_Available records_.
============

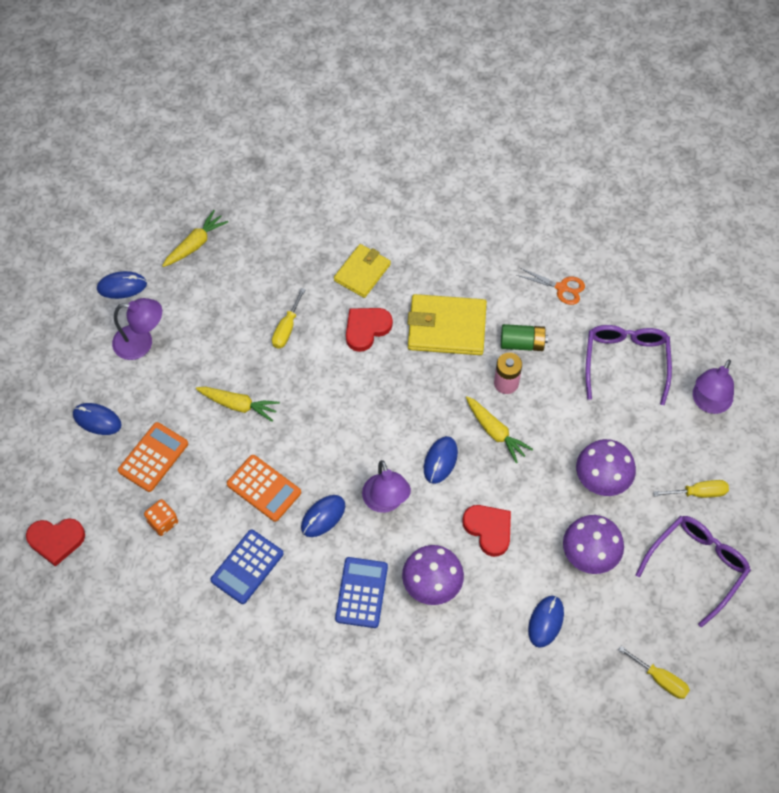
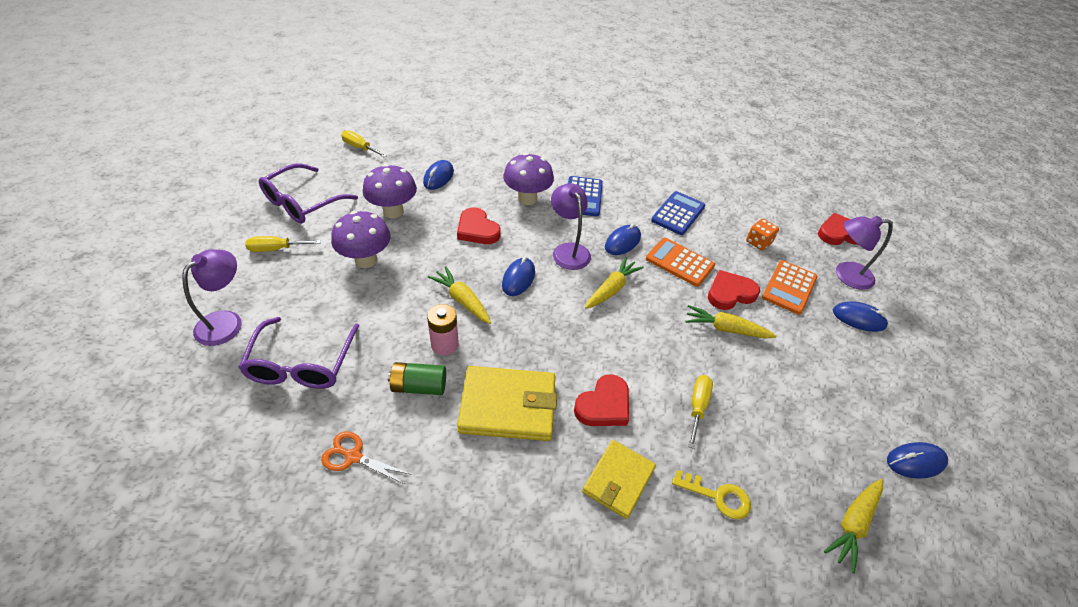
camera: 175 degrees right, 15 degrees down
(141, 343) = (855, 392): purple lamp -> purple lamp (846, 275)
(220, 448) = (730, 293): none -> red heart
(289, 262) = (717, 496): none -> yellow key
(344, 450) = (612, 289): none -> yellow carrot

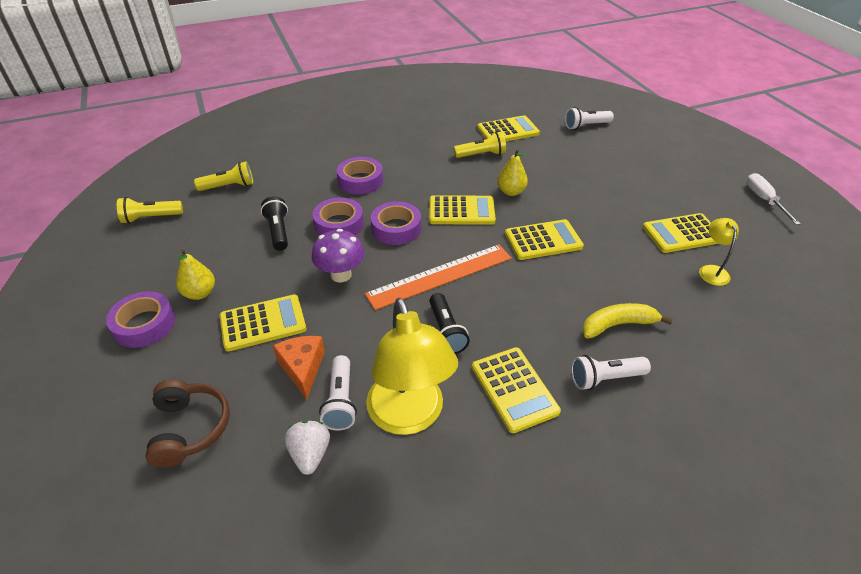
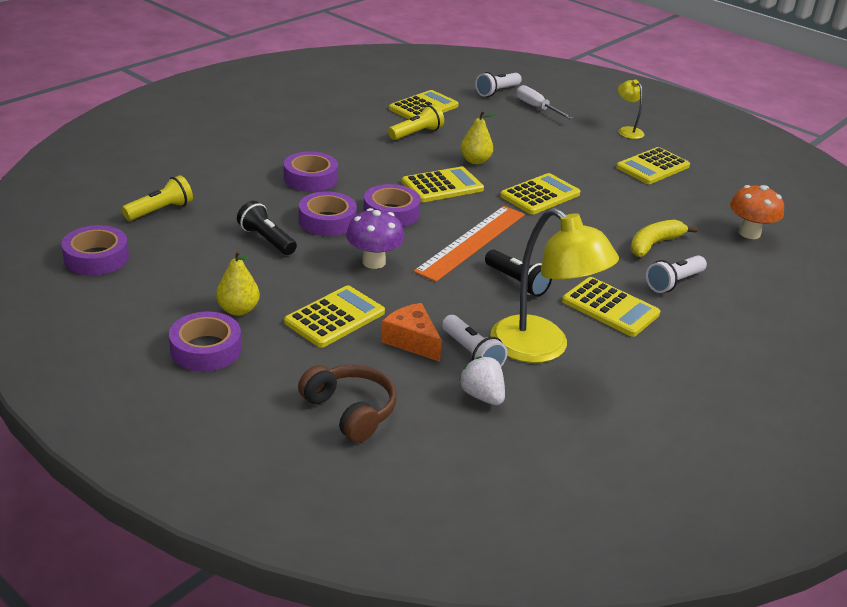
camera: 30 degrees left, 10 degrees down
(151, 218) = (96, 258): yellow flashlight -> purple tape
(711, 270) = (696, 190): yellow lamp -> yellow lamp (627, 131)
(737, 339) = (749, 233): none -> orange mushroom
(764, 200) = (697, 129): white screwdriver -> white screwdriver (536, 108)

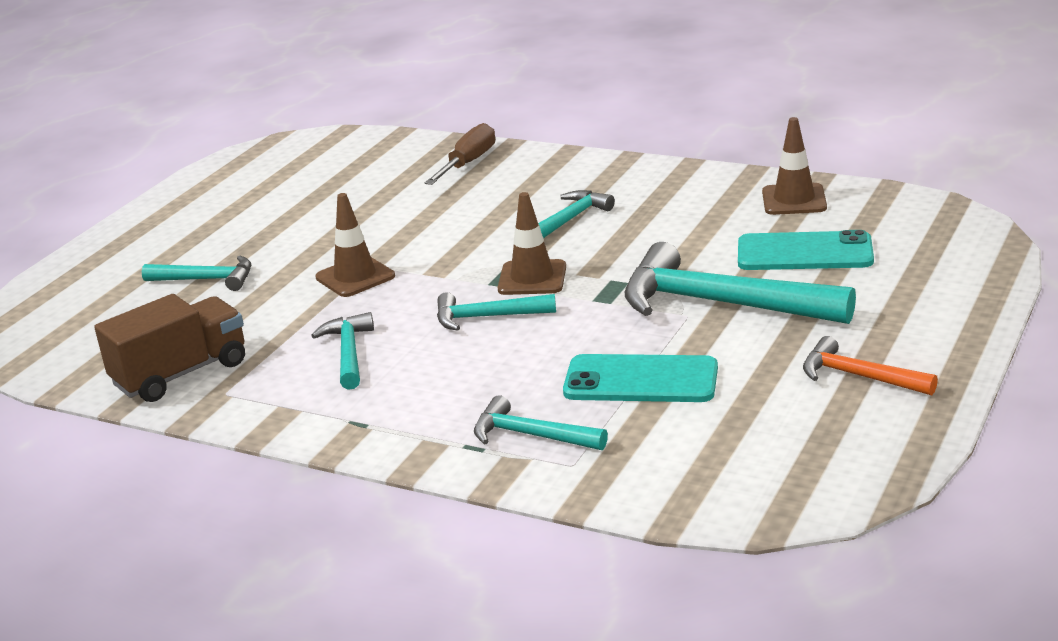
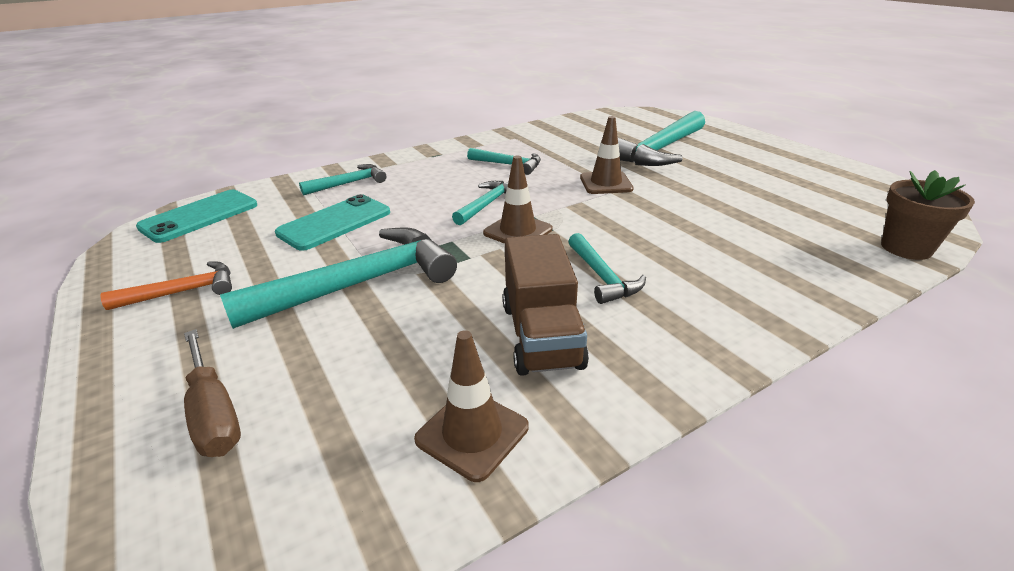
camera: 120 degrees right, 5 degrees up
(181, 374) = (550, 133): brown truck -> brown truck (542, 335)
(207, 279) = (658, 151): turquoise hammer -> turquoise hammer, size x1.88
(383, 141) = (906, 248): none -> brown flower pot
(468, 163) = (801, 271): brown screwdriver -> brown screwdriver (213, 412)
(804, 253) = (358, 368): turquoise phone -> turquoise phone (199, 216)

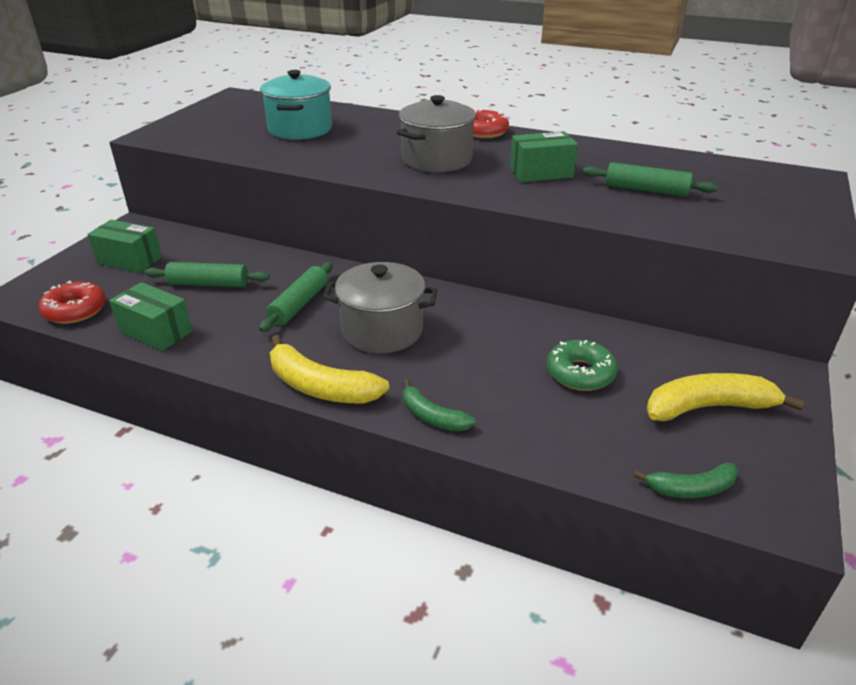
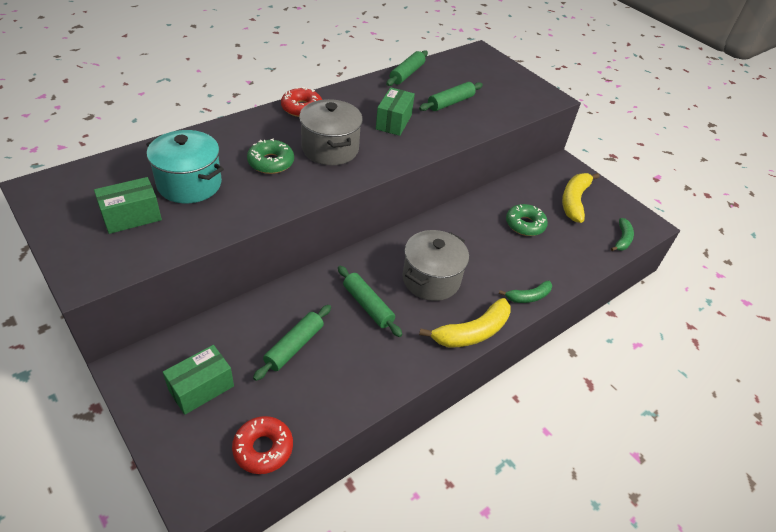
camera: 65 degrees left, 10 degrees up
(156, 332) = (342, 400): green box -> green box (132, 217)
(374, 145) = (271, 162): none -> green donut
(653, 154) = (407, 74): none -> green rolling pin

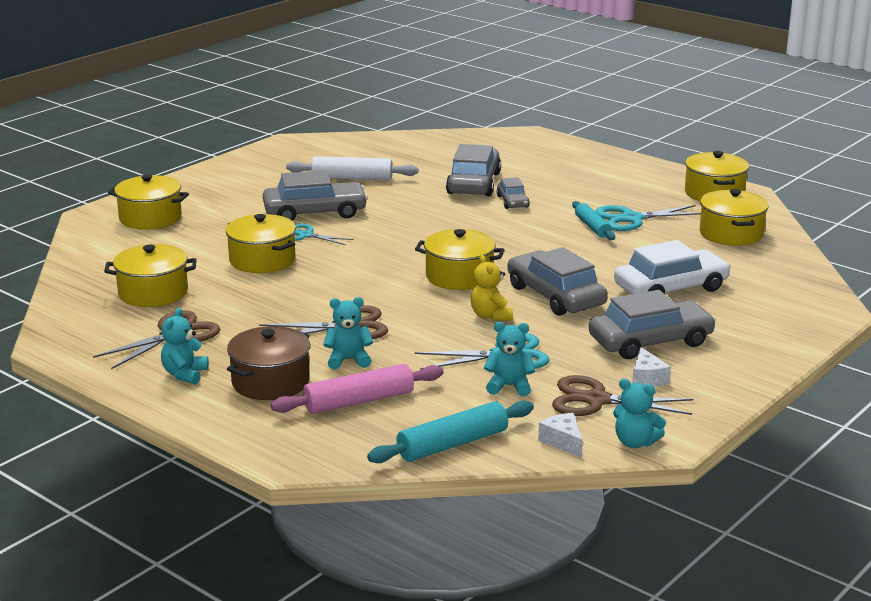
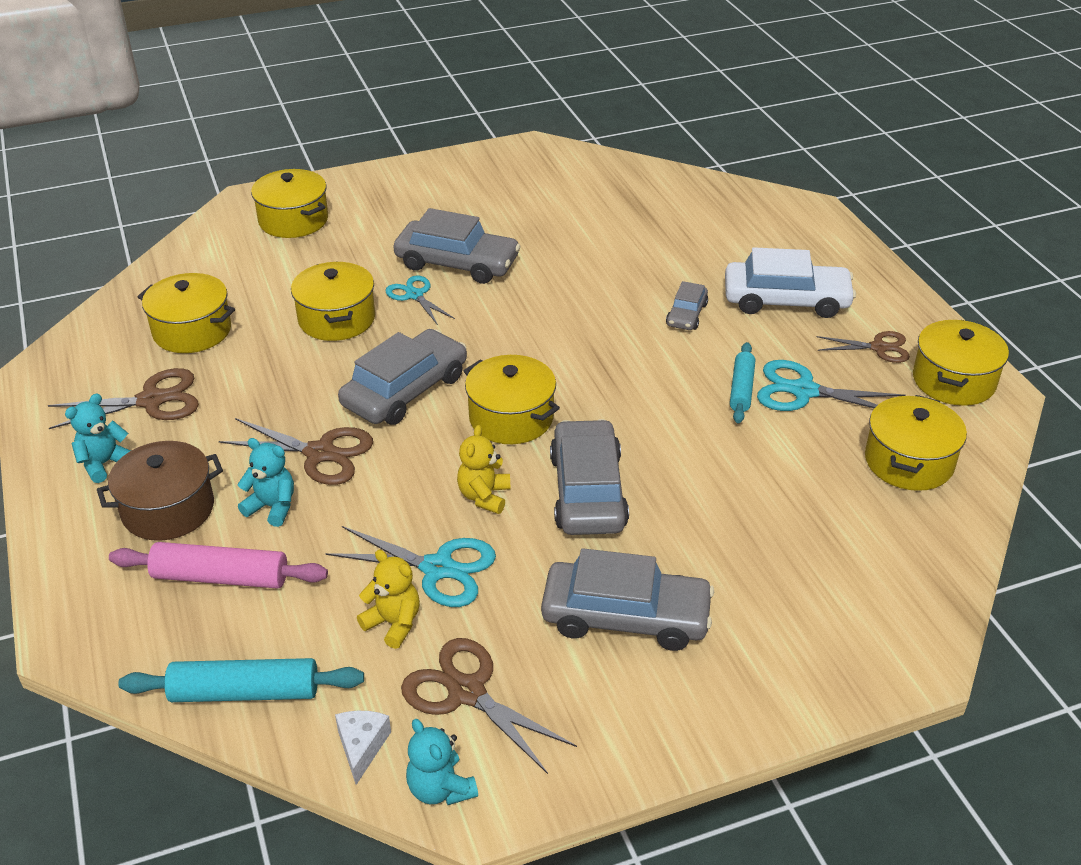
camera: 30 degrees right, 15 degrees up
(352, 178) = (545, 222): white rolling pin -> none
(474, 183) = (670, 270): grey car -> grey car (405, 390)
(509, 386) = (393, 623): turquoise teddy bear -> yellow teddy bear
(647, 378) = (561, 680): white cheese -> none
(653, 189) = (878, 347): none -> brown scissors
(671, 288) = (739, 531): white car -> white car (786, 300)

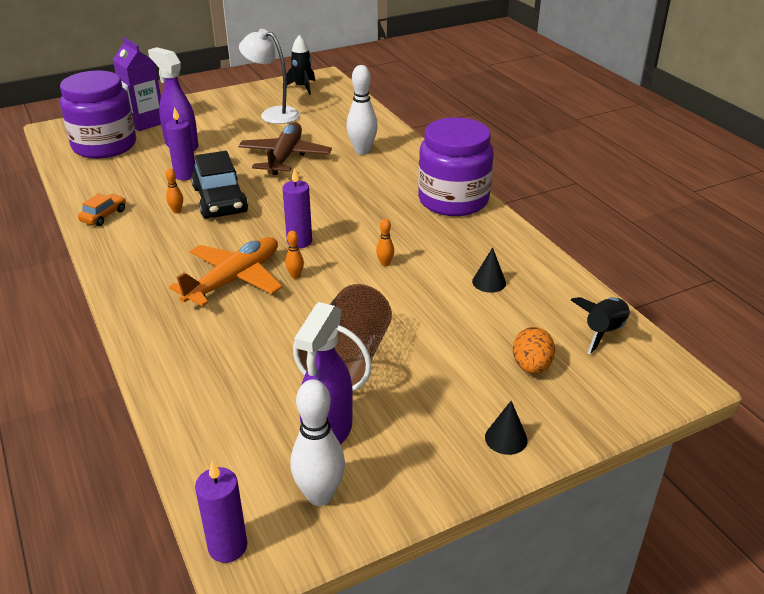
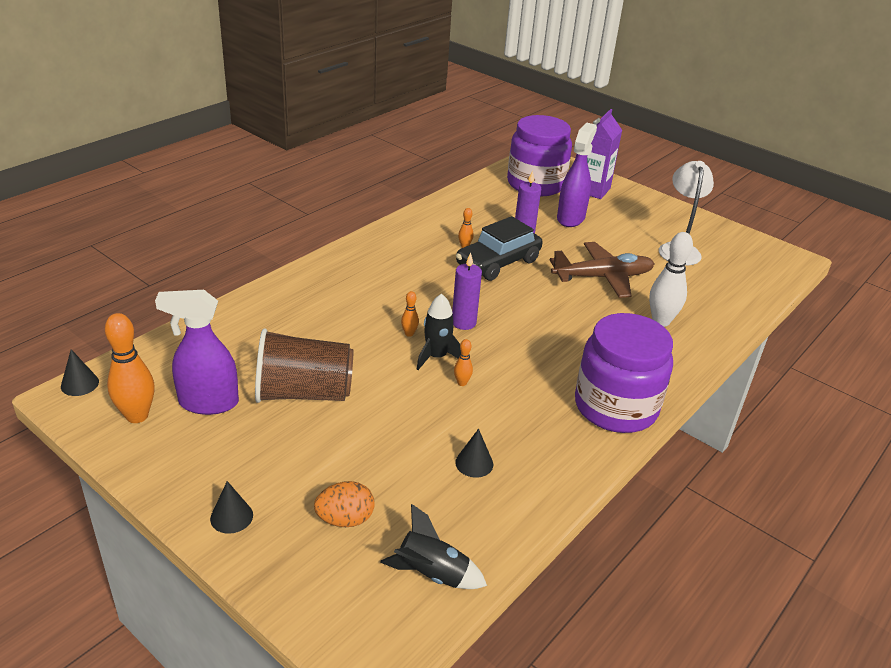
camera: 65 degrees right, 0 degrees up
(104, 216) = (433, 216): orange car -> none
(227, 547) = (80, 384): purple candle -> black cone
(234, 280) = (384, 303): orange plane -> none
(302, 87) = (754, 251): black rocket -> black rocket (436, 357)
(319, 495) = (137, 416): white bowling pin -> orange bowling pin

============

_Problem description_. Through to the final line, copy the material above exactly and skip the images.

_Completed task_.
camera: 175 degrees right, 15 degrees down
(141, 343) = (855, 392): purple lamp -> purple lamp (846, 275)
(220, 448) = (730, 293): none -> red heart
(289, 262) = (717, 496): none -> yellow key
(344, 450) = (612, 289): none -> yellow carrot

camera: 30 degrees left, 10 degrees down
(151, 218) = (96, 258): yellow flashlight -> purple tape
(711, 270) = (696, 190): yellow lamp -> yellow lamp (627, 131)
(737, 339) = (749, 233): none -> orange mushroom
(764, 200) = (697, 129): white screwdriver -> white screwdriver (536, 108)

camera: 120 degrees right, 5 degrees up
(181, 374) = (550, 133): brown truck -> brown truck (542, 335)
(207, 279) = (658, 151): turquoise hammer -> turquoise hammer, size x1.88
(383, 141) = (906, 248): none -> brown flower pot
(468, 163) = (801, 271): brown screwdriver -> brown screwdriver (213, 412)
(804, 253) = (358, 368): turquoise phone -> turquoise phone (199, 216)

camera: 65 degrees left, 10 degrees up
(156, 332) = (342, 400): green box -> green box (132, 217)
(374, 145) = (271, 162): none -> green donut
(653, 154) = (407, 74): none -> green rolling pin

camera: 30 degrees right, 15 degrees up
(352, 178) = (545, 222): white rolling pin -> none
(474, 183) = (670, 270): grey car -> grey car (405, 390)
(509, 386) = (393, 623): turquoise teddy bear -> yellow teddy bear
(647, 378) = (561, 680): white cheese -> none
(653, 189) = (878, 347): none -> brown scissors
(671, 288) = (739, 531): white car -> white car (786, 300)

camera: 65 degrees right, 0 degrees up
(104, 216) = (433, 216): orange car -> none
(227, 547) = (80, 384): purple candle -> black cone
(234, 280) = (384, 303): orange plane -> none
(302, 87) = (754, 251): black rocket -> black rocket (436, 357)
(319, 495) = (137, 416): white bowling pin -> orange bowling pin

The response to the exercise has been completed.